Prompt
Below are several records. Retype exactly those lines running from the one with "turquoise can: 5 -> 4" through the one with "yellow phone: 5 -> 4", end lines included, and no others.

Record set

────────────────────────────────────────

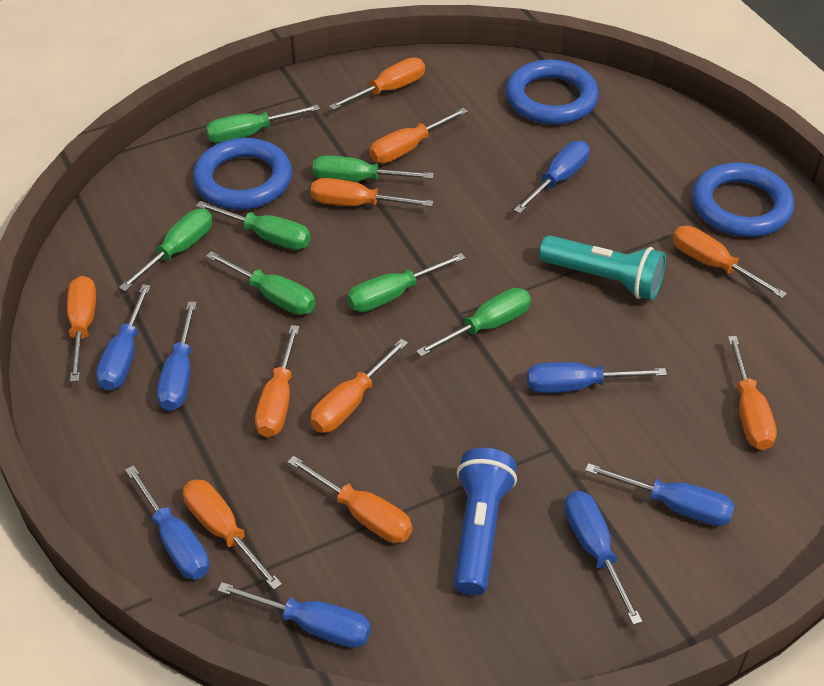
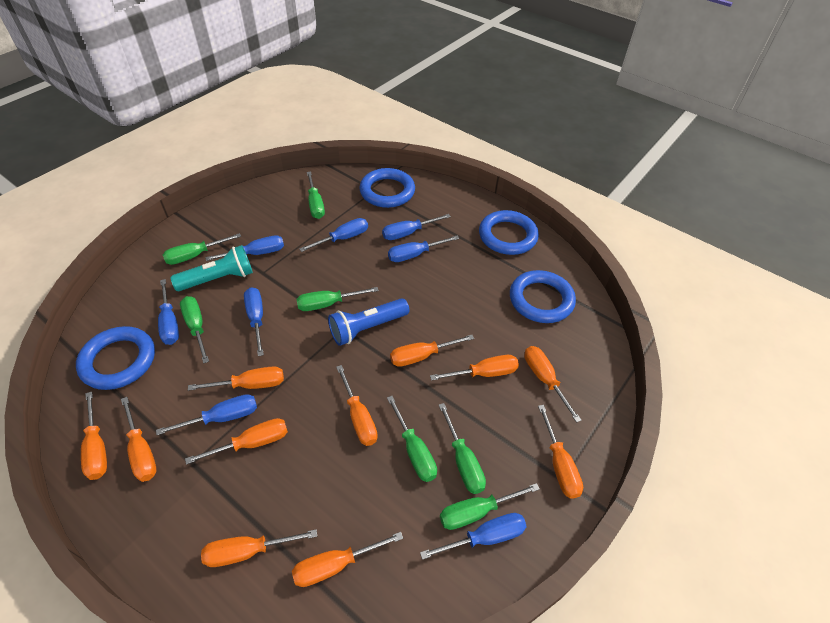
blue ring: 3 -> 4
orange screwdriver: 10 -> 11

────────────────────────────────────────

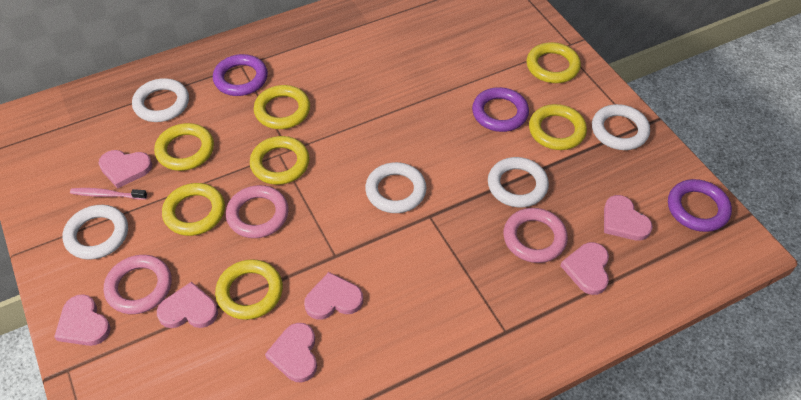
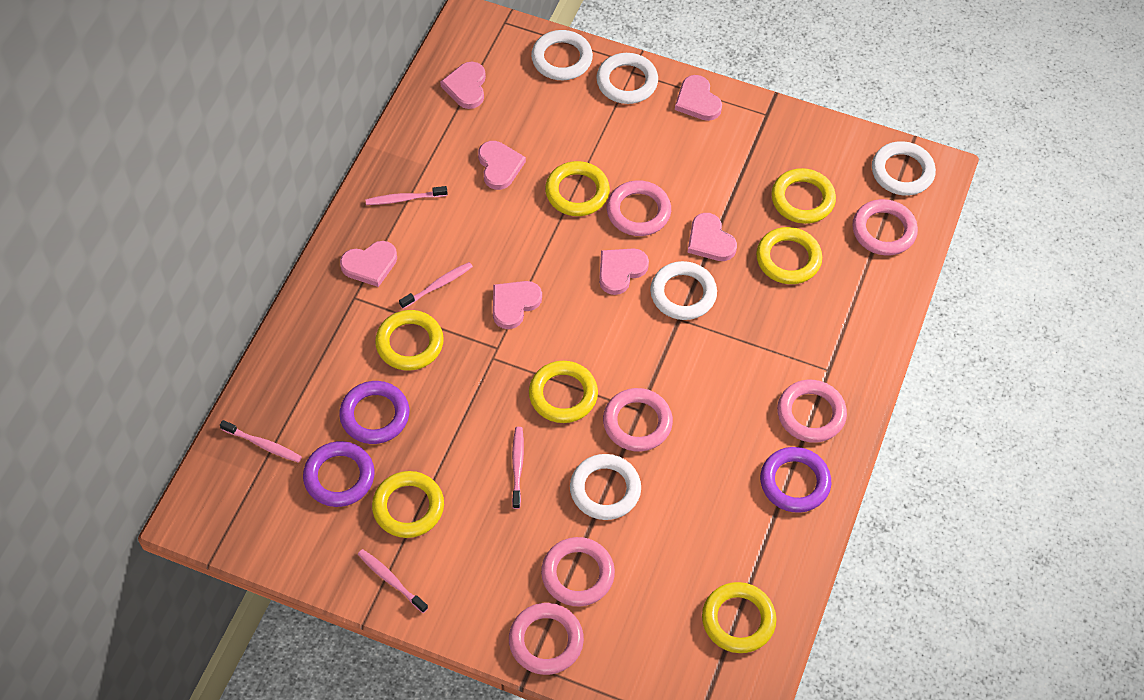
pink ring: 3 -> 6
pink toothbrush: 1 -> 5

────────────────────────────────────────

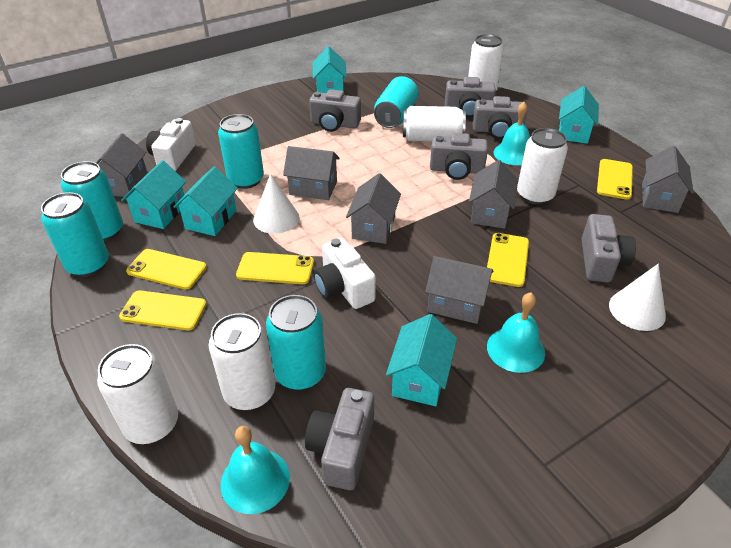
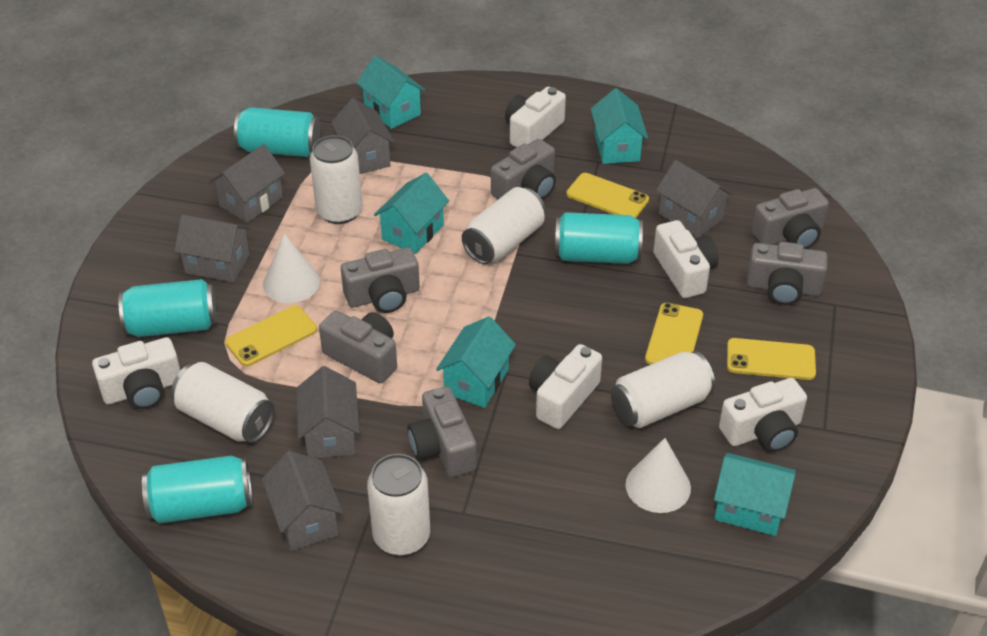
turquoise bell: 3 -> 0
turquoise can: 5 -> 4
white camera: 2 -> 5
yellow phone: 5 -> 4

────────────────────────────────────────

Final answer
turquoise can: 5 -> 4
white camera: 2 -> 5
yellow phone: 5 -> 4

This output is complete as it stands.